[Recorded data Boundary: Start]

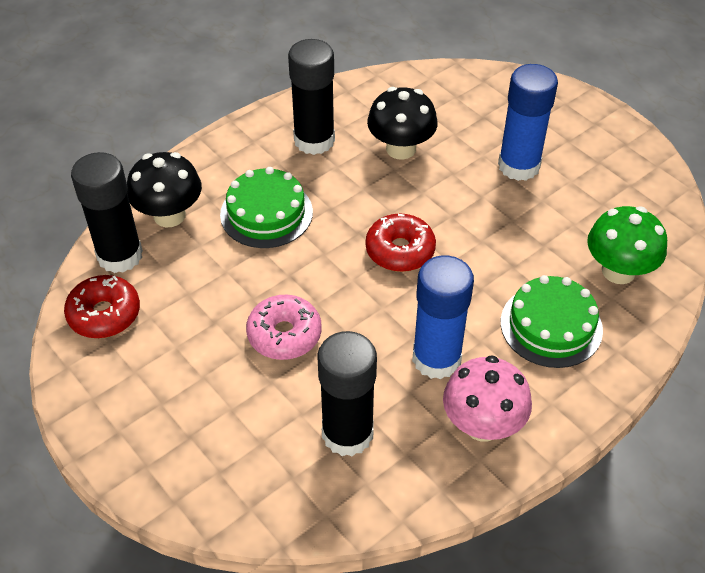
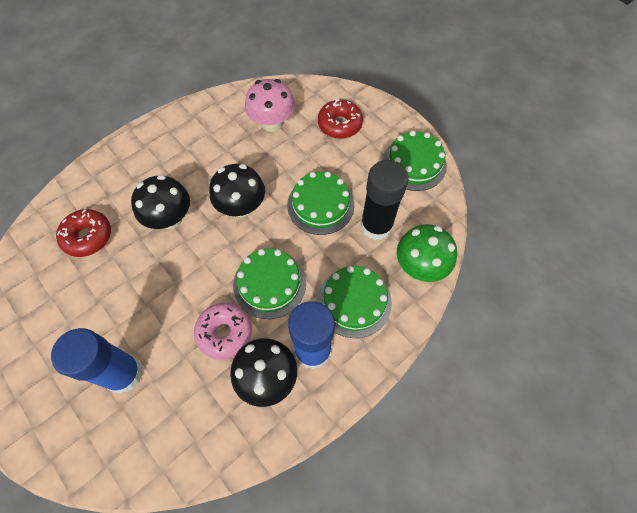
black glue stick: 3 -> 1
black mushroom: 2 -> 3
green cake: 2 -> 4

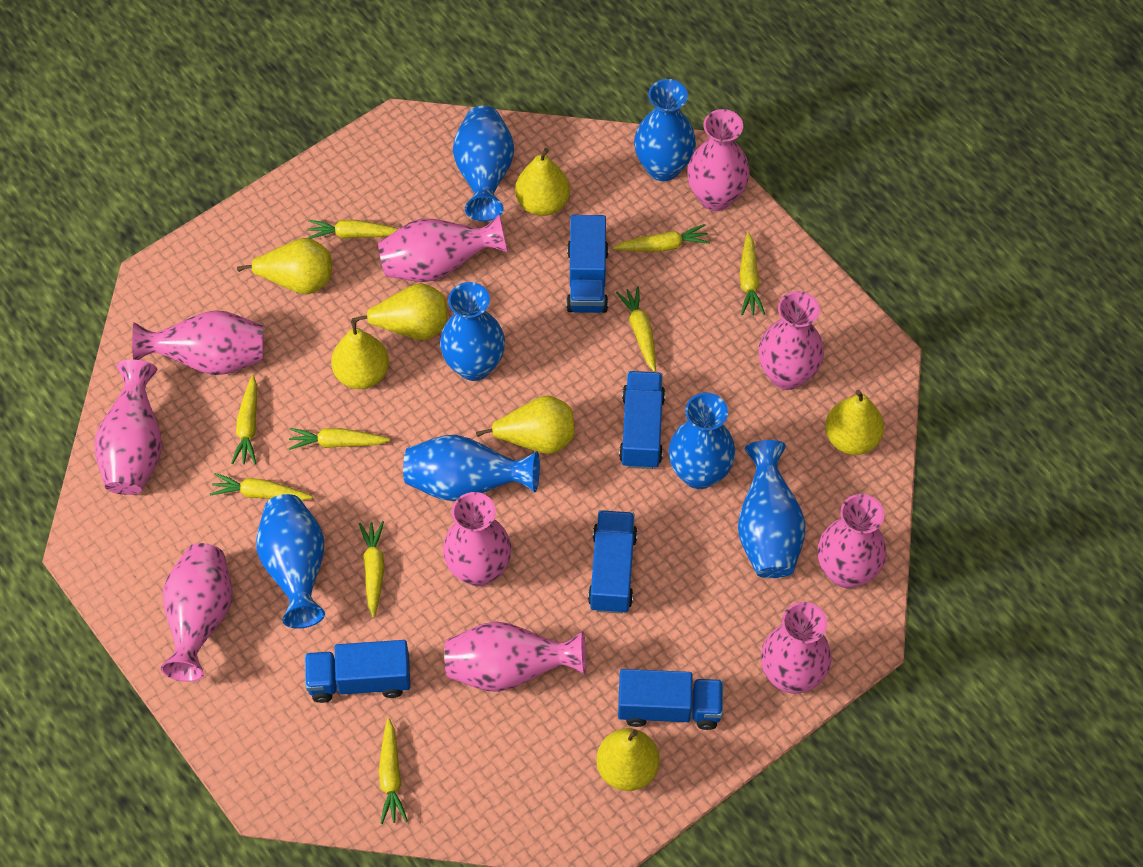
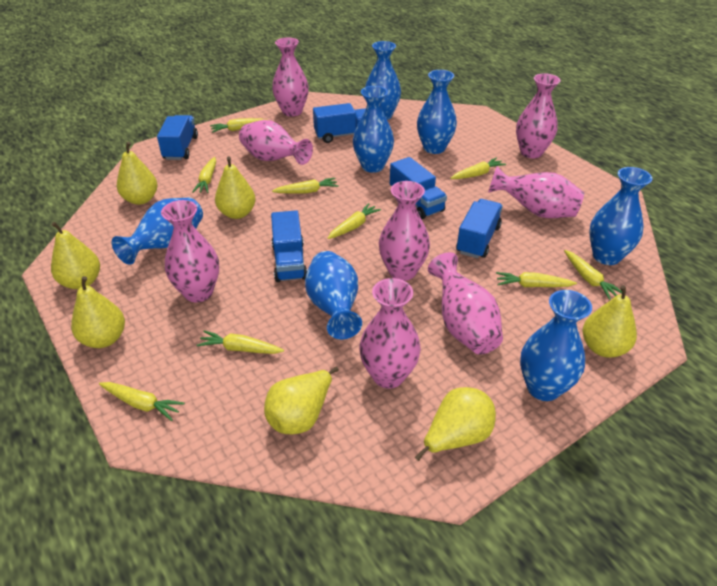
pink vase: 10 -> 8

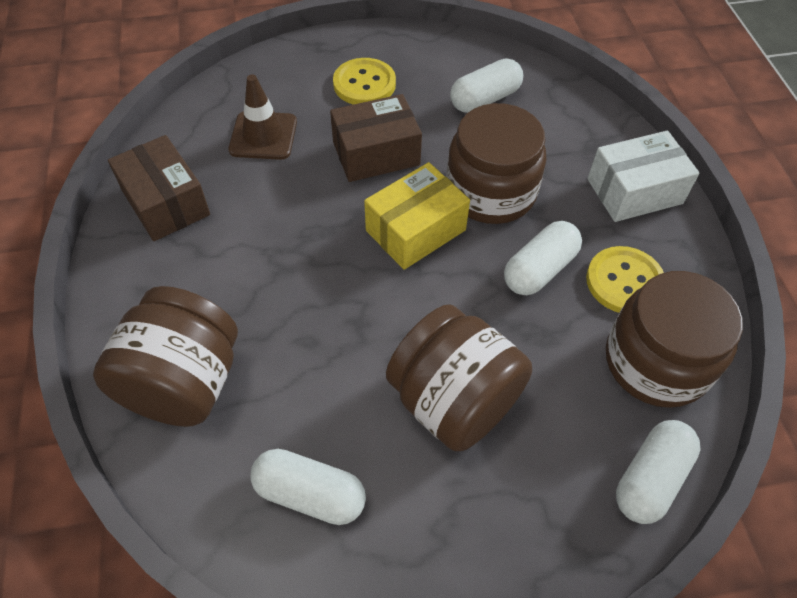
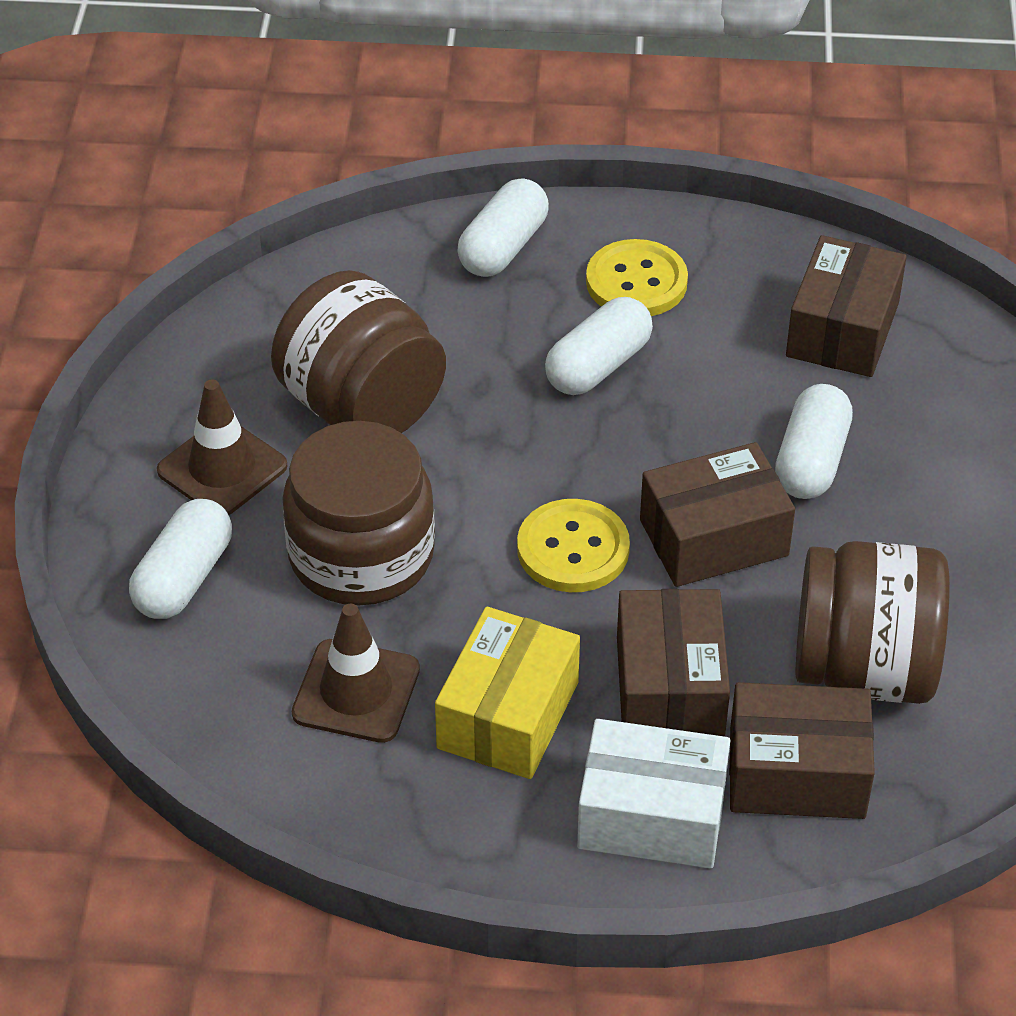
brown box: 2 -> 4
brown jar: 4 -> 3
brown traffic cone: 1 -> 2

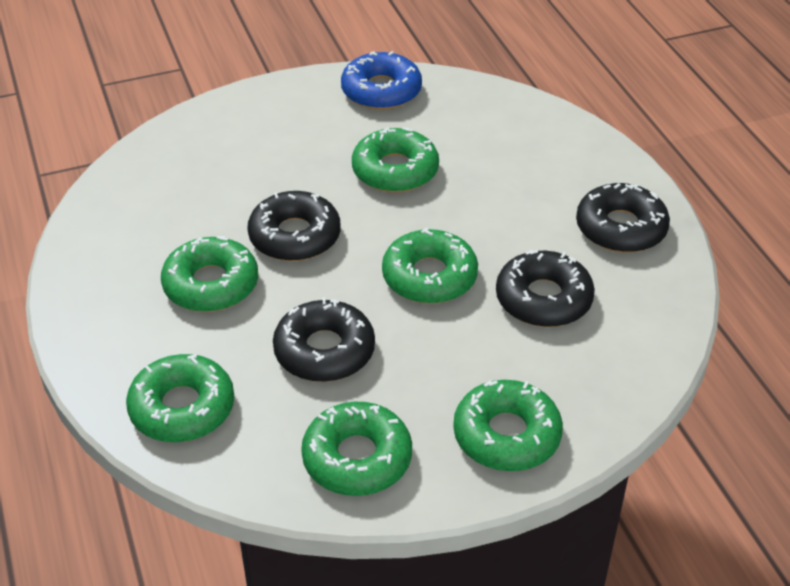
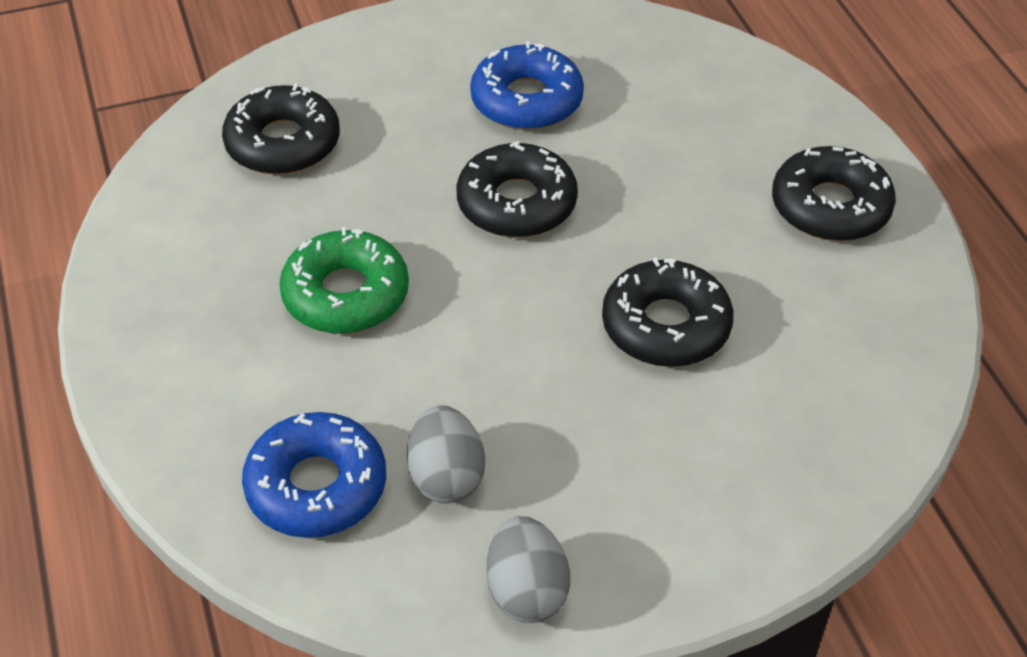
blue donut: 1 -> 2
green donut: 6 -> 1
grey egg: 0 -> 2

[Recorded data Boundary: End]

**What the exercise asks:**
Before you print the records, please set aside any pictures and keep everything else exact.

**Answer space:**
black glue stick: 3 -> 1
black mushroom: 2 -> 3
green cake: 2 -> 4

pink vase: 10 -> 8

brown box: 2 -> 4
brown jar: 4 -> 3
brown traffic cone: 1 -> 2

blue donut: 1 -> 2
green donut: 6 -> 1
grey egg: 0 -> 2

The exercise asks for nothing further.